### Dataset records
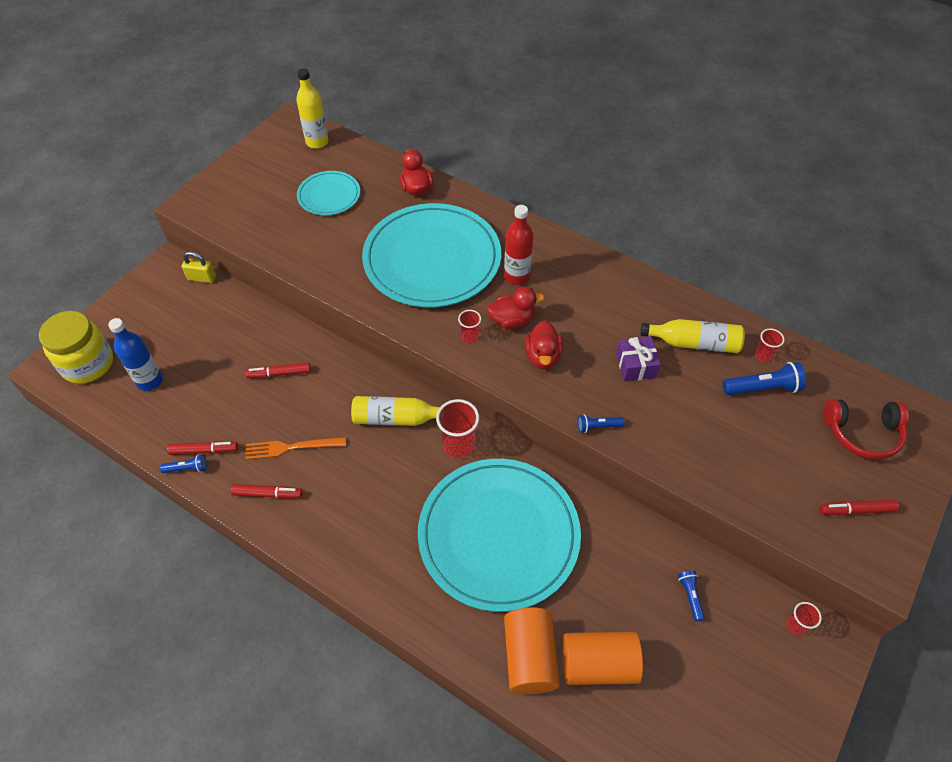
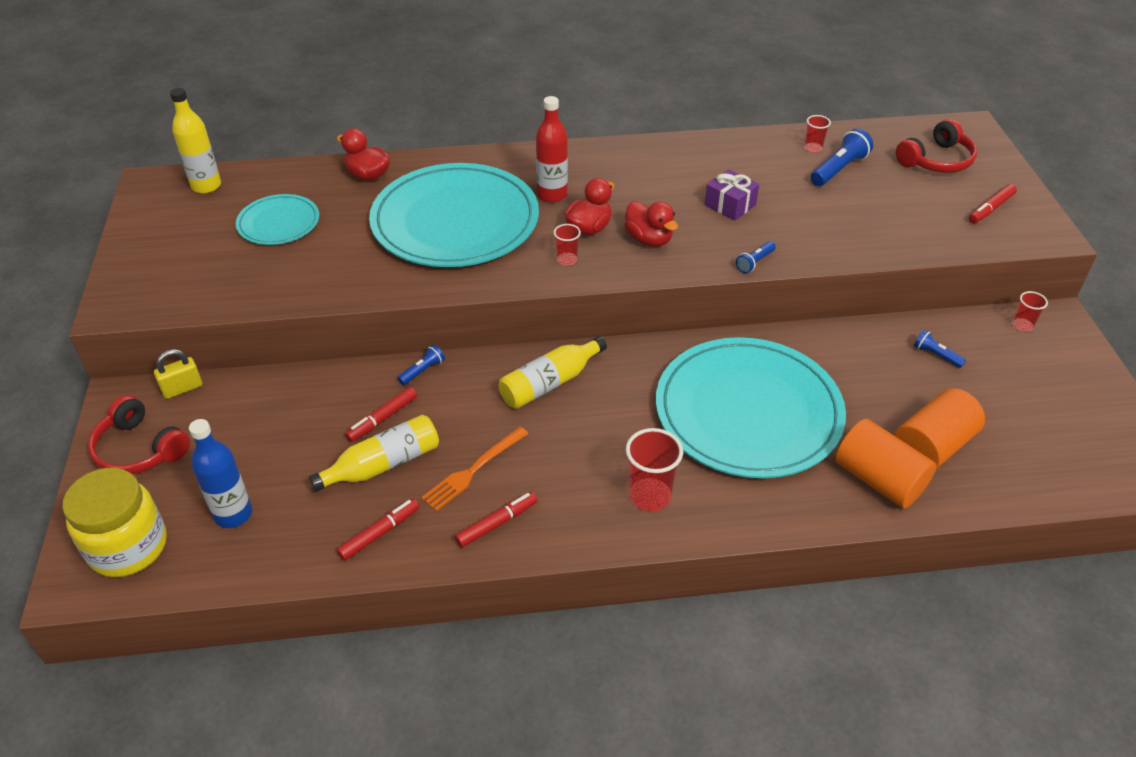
camera: 40 degrees left, 10 degrees down
blue flashlight [160,454,207,473] -> blue flashlight moved to [398,345,445,385]
red cup [436,399,479,458] -> red cup moved to [626,428,683,512]
yellow bottle [640,319,745,353] -> yellow bottle moved to [309,415,439,492]
none -> red headphones [88,395,190,474]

### Try it
Copy every line of the listing containing the string "moved".

### Exercise response
blue flashlight [160,454,207,473] -> blue flashlight moved to [398,345,445,385]
red cup [436,399,479,458] -> red cup moved to [626,428,683,512]
yellow bottle [640,319,745,353] -> yellow bottle moved to [309,415,439,492]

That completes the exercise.